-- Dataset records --
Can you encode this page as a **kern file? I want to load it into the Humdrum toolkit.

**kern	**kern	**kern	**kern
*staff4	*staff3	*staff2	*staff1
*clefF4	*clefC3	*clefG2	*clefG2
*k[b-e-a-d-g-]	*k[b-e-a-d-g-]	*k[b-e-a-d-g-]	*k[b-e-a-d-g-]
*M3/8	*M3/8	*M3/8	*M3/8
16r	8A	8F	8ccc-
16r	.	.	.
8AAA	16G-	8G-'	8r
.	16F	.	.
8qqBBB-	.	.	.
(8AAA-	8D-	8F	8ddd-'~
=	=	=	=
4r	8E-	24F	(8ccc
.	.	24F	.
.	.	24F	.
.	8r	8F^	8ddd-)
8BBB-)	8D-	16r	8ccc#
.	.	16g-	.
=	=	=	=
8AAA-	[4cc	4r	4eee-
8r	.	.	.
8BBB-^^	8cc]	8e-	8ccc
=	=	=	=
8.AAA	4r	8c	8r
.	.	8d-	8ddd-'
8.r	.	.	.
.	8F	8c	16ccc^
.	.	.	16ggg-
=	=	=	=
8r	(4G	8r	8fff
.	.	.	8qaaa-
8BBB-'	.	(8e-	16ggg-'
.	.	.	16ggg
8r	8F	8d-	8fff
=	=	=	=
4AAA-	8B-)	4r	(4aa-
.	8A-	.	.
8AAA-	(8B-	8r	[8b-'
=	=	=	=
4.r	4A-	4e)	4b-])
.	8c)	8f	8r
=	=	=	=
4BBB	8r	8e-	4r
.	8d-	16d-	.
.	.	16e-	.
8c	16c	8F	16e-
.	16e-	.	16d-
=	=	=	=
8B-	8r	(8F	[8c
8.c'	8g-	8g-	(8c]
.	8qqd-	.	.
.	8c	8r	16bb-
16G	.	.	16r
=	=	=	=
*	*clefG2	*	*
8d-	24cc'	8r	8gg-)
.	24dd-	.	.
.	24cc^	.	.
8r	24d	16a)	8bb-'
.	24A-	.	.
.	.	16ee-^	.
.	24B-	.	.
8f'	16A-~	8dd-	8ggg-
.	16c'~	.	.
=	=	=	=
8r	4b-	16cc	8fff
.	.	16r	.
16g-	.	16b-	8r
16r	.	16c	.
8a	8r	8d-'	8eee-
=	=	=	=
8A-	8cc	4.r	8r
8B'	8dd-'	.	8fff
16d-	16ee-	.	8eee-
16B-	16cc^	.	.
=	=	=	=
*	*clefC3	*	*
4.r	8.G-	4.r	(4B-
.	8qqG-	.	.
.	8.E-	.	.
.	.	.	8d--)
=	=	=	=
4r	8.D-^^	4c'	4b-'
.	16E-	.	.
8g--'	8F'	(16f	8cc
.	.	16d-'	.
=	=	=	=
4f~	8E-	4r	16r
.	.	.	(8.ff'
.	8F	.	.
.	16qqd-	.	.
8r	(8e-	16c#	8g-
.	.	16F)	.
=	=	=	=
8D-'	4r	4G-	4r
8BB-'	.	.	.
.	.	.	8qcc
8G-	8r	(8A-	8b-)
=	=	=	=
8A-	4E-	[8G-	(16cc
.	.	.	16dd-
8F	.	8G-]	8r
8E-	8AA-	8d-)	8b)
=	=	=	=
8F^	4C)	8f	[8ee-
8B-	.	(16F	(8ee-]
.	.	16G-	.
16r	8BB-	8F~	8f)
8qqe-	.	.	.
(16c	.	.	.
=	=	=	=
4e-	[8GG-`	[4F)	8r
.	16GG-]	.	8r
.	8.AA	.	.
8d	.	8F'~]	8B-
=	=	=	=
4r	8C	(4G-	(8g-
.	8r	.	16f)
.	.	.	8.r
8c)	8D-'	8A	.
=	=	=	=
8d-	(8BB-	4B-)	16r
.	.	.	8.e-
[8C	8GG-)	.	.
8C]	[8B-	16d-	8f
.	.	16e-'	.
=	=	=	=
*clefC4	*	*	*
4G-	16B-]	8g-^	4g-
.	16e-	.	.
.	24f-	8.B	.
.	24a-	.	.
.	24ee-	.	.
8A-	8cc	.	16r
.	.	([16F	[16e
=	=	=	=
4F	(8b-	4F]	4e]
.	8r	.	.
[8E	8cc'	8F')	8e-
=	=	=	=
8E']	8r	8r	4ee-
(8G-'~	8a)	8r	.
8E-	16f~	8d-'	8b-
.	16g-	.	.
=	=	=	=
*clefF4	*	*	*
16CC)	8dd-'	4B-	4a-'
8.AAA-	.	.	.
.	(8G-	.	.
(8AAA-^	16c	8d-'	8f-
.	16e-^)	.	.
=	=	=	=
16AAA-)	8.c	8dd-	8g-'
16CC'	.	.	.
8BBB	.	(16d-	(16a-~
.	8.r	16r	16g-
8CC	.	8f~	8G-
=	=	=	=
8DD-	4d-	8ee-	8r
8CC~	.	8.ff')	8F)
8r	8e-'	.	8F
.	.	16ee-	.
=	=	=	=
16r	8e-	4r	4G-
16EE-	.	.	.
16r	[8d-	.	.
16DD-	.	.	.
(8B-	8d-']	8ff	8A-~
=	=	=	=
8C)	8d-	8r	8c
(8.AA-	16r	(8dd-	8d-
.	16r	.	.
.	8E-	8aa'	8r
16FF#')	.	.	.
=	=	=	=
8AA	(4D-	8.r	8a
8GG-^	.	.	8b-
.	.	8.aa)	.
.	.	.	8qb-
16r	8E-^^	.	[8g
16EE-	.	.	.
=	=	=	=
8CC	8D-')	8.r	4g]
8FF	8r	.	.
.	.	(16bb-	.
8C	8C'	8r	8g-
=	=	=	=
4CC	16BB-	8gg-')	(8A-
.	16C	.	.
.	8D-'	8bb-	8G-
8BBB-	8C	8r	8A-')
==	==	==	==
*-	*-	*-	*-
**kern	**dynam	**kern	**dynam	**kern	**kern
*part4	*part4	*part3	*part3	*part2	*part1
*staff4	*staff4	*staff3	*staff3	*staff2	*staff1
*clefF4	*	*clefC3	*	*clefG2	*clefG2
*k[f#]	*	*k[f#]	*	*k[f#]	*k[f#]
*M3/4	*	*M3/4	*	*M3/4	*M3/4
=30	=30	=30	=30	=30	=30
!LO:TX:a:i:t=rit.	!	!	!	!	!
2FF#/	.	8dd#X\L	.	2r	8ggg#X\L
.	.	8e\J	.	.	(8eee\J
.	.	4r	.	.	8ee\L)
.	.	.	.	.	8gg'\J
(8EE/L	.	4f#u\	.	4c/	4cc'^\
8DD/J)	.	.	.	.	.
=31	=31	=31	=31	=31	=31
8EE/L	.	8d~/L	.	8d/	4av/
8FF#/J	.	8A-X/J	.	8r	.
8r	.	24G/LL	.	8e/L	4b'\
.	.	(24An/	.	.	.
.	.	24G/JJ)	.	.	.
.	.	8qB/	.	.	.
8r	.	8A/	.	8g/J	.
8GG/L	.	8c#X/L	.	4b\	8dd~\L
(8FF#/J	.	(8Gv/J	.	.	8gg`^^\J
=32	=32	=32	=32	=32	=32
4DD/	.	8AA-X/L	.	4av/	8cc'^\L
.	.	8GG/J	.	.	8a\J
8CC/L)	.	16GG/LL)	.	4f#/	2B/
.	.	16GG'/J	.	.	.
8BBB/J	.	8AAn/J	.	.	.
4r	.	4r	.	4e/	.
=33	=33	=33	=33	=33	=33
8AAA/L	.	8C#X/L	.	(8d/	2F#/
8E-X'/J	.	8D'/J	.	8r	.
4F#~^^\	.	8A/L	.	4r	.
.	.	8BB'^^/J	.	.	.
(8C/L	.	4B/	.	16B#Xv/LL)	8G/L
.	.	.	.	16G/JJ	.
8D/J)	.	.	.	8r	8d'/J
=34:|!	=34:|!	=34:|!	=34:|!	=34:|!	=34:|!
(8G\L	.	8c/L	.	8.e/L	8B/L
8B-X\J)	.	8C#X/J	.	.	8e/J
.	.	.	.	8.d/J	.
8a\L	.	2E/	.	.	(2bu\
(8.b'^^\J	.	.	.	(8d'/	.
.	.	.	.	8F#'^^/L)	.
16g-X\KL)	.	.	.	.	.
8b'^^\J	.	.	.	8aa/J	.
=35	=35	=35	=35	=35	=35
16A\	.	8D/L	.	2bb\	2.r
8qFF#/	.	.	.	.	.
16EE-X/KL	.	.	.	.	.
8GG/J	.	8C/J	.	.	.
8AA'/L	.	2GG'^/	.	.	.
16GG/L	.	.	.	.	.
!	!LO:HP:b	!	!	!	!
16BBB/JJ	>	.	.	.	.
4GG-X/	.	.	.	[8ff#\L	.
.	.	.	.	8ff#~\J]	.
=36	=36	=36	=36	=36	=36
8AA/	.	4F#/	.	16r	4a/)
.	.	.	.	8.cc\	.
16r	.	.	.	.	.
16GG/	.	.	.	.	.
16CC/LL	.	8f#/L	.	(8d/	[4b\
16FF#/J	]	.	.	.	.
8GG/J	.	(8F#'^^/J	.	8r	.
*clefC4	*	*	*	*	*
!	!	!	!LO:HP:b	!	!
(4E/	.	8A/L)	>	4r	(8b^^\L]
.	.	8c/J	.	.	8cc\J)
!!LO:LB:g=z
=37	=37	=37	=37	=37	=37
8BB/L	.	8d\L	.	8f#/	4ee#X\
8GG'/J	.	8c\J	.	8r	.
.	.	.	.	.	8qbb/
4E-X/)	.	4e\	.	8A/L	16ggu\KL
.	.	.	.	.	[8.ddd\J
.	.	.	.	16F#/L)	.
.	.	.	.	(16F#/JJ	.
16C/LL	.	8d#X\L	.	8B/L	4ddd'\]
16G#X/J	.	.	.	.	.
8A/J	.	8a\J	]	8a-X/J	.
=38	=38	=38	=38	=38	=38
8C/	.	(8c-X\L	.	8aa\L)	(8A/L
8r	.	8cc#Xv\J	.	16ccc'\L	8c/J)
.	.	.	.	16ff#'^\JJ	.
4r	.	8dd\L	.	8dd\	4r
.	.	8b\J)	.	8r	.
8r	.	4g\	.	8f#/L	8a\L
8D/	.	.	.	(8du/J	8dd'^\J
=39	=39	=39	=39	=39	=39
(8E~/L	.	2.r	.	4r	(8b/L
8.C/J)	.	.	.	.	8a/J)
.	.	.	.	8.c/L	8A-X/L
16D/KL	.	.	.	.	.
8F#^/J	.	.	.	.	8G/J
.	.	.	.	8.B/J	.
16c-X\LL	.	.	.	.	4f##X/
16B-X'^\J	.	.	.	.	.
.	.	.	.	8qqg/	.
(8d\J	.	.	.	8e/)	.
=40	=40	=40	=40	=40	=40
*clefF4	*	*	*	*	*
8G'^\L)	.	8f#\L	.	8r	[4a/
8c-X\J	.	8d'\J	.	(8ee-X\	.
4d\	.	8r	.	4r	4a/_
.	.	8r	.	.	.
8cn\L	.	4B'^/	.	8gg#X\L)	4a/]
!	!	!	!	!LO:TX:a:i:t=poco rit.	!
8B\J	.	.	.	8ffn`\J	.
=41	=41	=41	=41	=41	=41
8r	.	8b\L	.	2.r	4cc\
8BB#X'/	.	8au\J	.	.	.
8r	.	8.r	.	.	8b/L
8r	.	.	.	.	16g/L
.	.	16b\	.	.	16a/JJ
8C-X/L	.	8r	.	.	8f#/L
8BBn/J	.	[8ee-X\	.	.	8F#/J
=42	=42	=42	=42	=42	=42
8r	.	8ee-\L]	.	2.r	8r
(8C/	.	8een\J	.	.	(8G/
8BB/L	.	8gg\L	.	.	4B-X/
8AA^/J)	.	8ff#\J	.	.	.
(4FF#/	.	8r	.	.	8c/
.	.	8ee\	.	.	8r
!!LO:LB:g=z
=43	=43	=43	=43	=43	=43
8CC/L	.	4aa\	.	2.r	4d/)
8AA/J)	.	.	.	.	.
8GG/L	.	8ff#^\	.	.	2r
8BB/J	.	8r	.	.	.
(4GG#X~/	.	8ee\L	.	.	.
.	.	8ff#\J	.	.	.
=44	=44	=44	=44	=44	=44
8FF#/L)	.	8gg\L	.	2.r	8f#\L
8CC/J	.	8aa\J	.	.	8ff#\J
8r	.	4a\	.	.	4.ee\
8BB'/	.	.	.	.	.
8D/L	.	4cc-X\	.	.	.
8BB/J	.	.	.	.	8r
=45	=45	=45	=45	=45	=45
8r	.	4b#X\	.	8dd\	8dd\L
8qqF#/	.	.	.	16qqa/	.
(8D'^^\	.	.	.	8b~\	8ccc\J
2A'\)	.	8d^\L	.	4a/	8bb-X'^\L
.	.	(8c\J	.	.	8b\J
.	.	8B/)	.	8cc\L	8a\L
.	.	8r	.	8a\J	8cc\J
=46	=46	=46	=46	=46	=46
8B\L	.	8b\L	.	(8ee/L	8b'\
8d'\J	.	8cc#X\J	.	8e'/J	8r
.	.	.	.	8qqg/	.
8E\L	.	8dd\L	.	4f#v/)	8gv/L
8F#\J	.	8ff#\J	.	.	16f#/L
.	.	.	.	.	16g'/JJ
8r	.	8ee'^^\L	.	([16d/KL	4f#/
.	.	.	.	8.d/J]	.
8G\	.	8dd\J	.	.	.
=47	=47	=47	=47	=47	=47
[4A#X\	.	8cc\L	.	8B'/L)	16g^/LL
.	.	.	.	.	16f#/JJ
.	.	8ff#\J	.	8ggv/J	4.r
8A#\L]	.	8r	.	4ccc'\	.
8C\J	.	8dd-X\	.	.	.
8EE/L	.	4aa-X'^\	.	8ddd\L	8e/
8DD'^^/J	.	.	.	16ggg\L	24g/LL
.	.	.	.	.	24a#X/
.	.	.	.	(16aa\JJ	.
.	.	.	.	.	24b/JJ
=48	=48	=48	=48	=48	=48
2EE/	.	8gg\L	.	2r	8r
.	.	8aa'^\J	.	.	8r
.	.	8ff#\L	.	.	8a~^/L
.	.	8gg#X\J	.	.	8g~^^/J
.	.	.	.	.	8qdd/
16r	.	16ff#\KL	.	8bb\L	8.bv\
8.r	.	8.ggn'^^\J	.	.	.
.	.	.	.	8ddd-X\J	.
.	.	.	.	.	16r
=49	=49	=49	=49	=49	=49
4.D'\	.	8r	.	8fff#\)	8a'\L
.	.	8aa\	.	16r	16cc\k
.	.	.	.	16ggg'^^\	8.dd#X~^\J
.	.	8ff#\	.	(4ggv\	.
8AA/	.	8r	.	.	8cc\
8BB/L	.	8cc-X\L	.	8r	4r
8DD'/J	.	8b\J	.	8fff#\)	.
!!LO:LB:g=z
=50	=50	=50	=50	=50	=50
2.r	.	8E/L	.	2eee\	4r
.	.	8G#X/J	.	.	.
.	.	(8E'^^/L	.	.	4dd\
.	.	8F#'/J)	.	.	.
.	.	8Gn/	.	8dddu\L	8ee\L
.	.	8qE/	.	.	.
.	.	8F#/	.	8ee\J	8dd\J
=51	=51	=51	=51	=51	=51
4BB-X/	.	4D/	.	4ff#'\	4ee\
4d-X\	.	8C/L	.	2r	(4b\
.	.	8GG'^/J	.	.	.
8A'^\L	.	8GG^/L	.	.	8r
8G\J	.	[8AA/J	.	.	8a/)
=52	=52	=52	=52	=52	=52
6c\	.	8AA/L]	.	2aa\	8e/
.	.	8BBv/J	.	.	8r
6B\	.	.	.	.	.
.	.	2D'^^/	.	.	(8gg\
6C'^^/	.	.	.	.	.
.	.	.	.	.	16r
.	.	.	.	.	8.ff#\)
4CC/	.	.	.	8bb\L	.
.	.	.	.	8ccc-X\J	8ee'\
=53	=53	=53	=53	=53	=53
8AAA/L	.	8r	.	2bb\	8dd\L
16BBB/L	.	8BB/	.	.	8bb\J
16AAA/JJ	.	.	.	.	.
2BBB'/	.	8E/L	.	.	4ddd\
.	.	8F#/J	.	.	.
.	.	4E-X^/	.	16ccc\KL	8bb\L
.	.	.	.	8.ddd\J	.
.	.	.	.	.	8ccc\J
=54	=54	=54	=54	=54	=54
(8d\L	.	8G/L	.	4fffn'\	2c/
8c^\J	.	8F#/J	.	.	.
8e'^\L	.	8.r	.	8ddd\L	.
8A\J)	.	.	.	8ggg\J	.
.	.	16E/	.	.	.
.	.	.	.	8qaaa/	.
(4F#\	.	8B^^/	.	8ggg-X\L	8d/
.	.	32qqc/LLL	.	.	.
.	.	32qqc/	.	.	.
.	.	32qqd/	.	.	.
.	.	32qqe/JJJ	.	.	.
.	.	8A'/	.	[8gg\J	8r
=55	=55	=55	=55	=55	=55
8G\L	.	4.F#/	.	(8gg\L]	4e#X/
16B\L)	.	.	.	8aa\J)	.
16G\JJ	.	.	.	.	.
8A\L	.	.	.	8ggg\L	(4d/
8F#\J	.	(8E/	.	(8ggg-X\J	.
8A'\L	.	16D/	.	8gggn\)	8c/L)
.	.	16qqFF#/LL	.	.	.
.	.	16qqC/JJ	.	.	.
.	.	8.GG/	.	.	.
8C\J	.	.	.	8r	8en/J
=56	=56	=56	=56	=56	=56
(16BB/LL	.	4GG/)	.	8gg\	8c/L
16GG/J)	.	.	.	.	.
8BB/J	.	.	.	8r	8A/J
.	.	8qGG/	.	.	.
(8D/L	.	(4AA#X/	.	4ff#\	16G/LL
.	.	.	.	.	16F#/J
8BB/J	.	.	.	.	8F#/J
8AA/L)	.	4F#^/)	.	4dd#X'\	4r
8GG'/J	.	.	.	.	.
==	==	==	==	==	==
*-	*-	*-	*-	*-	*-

-- WHAT TO WORK ON --
Count the lines above that contain the string "kern", treating uppercase and lowercase as different. Give only the number.

-- THE SOLUTION --
3